**WORK REQUIRED:**
The full set of lines below has to be duplicated exactly, with no picture kept.

**RAW DATA:**
============

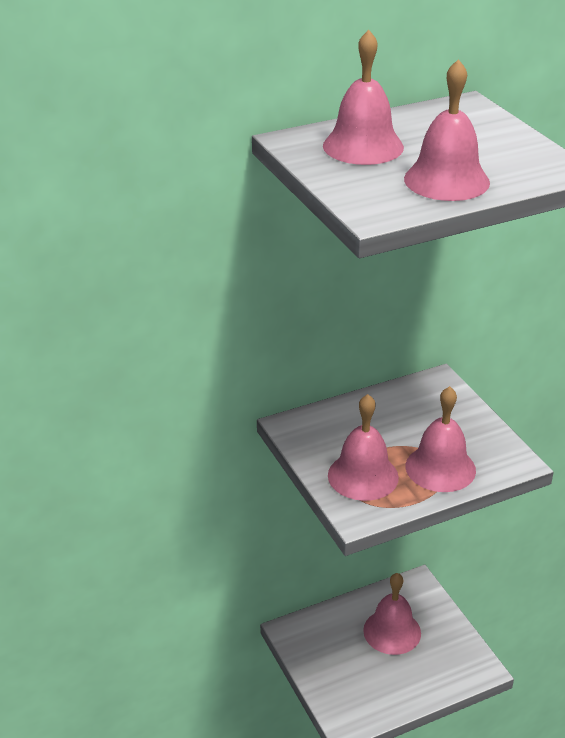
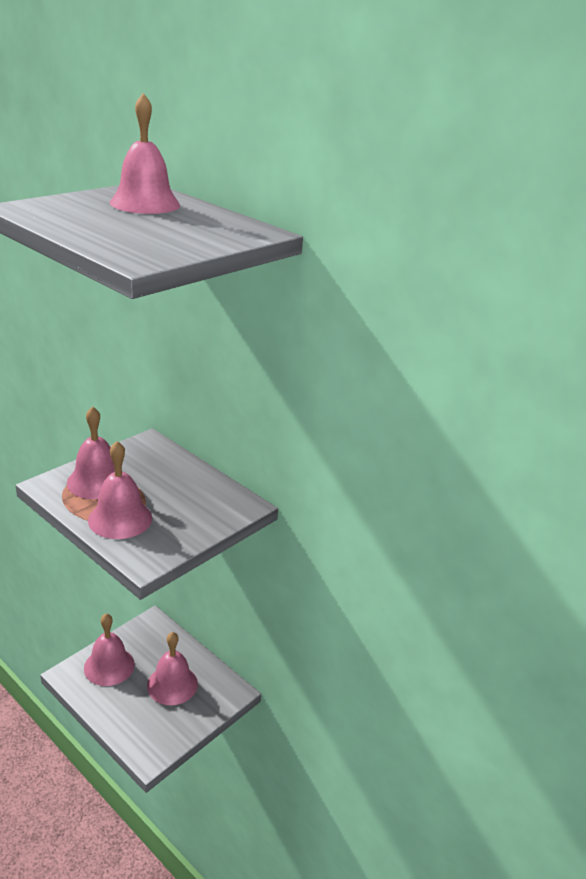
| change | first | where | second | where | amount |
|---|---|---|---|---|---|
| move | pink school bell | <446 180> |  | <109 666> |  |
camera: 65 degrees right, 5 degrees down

============

**RESULT OF THIS EXERCISE:**
| change | first | where | second | where | amount |
|---|---|---|---|---|---|
| move | pink school bell | <446 180> |  | <109 666> |  |
camera: 65 degrees right, 5 degrees down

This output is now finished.